*** Task material ***

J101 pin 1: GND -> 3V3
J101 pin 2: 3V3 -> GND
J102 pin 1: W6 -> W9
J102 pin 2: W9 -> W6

*** End of Task material ***
*** Task material ***

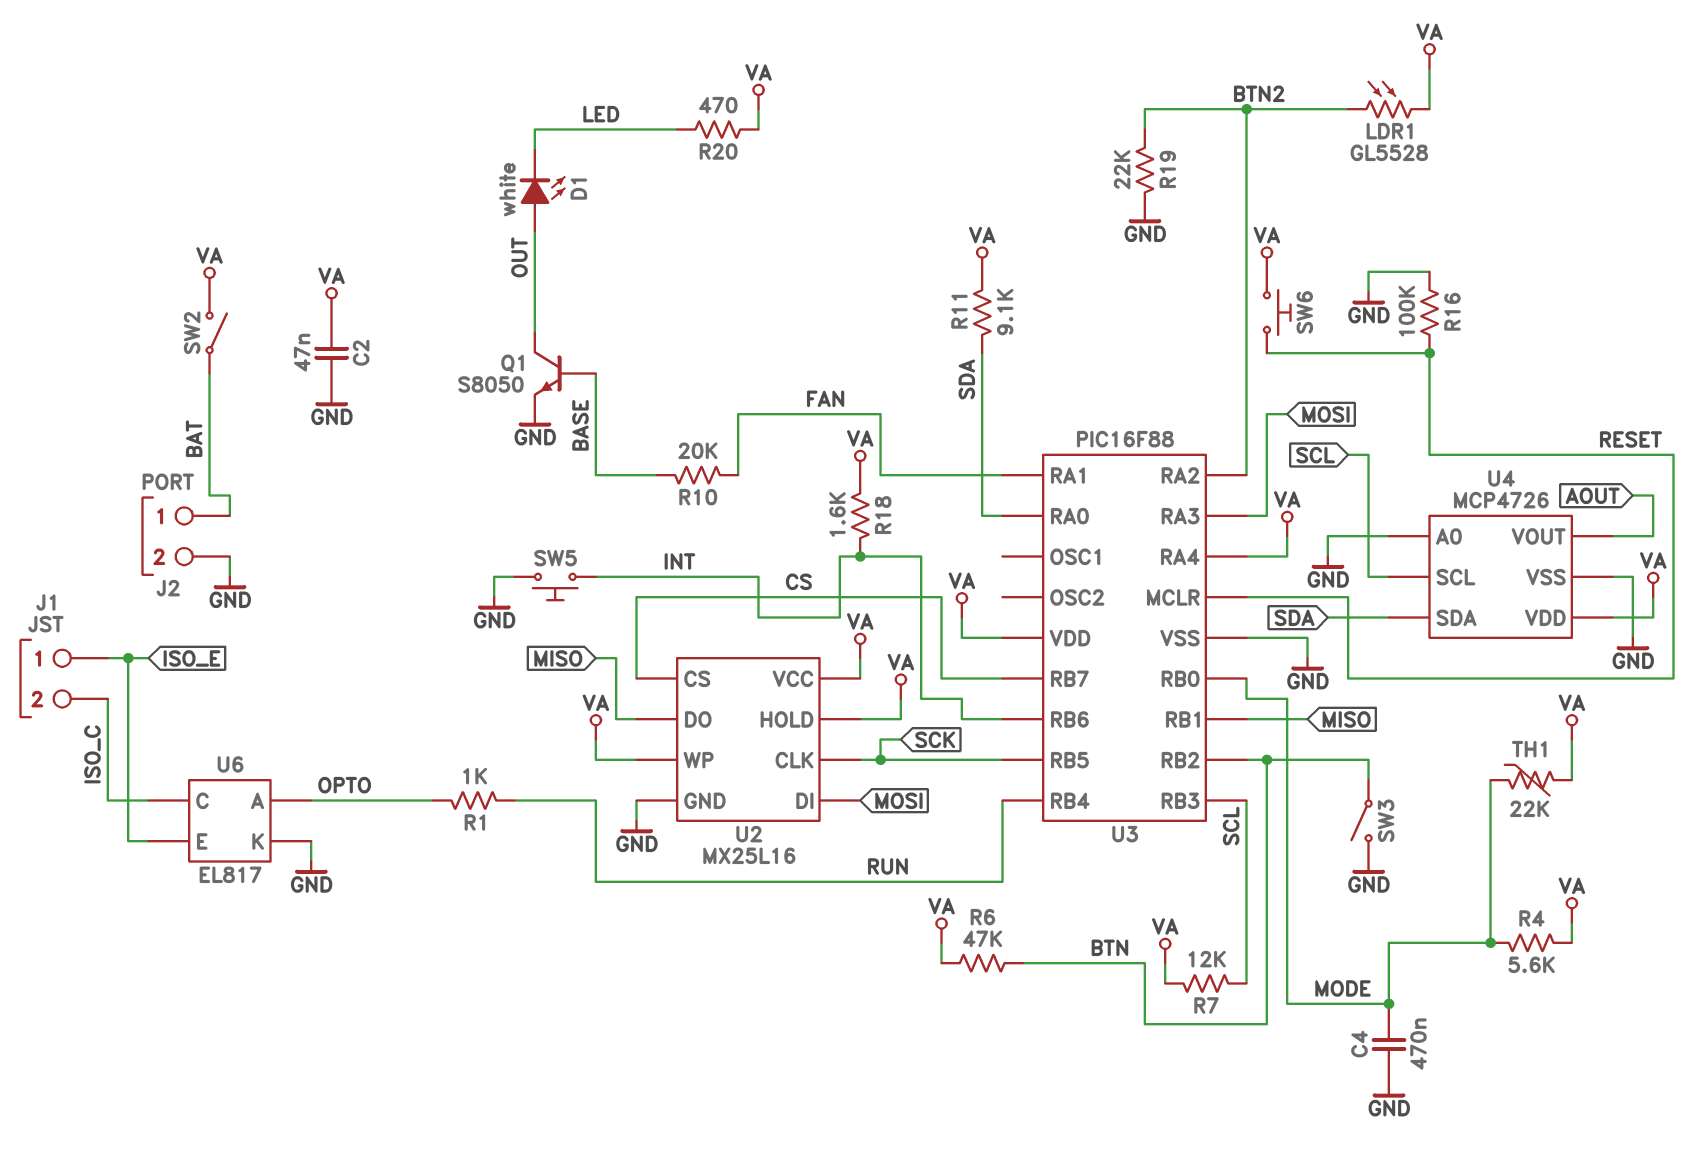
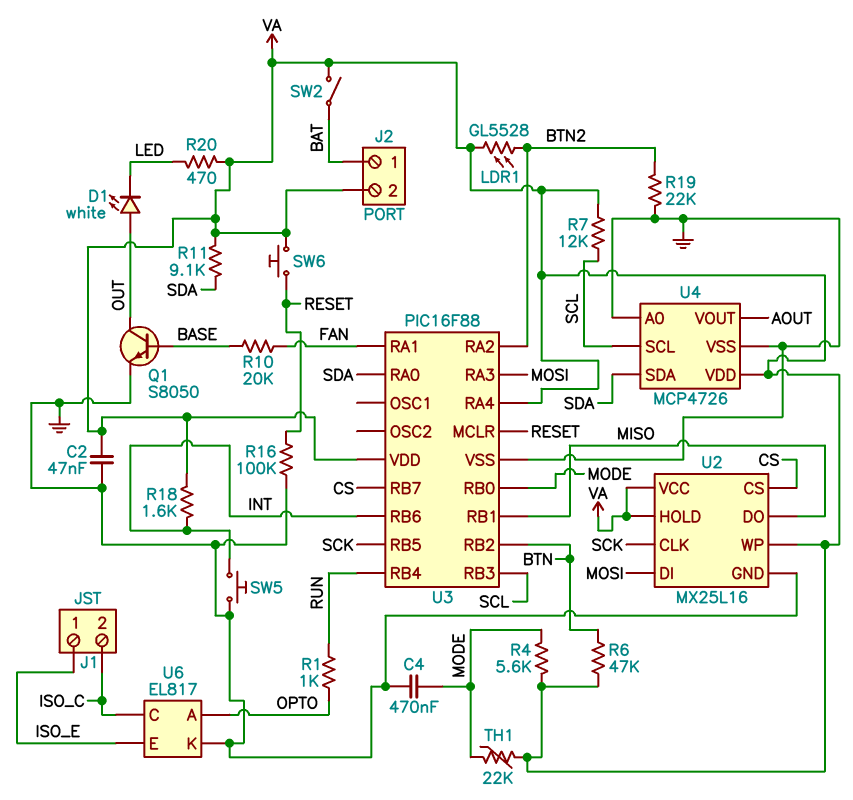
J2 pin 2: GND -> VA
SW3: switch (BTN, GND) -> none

*** End of Task material ***

- Work instruction: Copy the records above exactly, beginning at the line that contains "J101 pin 1: GND -> 3V3" and stopping after the line that contains "J102 pin 2: W9 -> W6".

- Task solution:
J101 pin 1: GND -> 3V3
J101 pin 2: 3V3 -> GND
J102 pin 1: W6 -> W9
J102 pin 2: W9 -> W6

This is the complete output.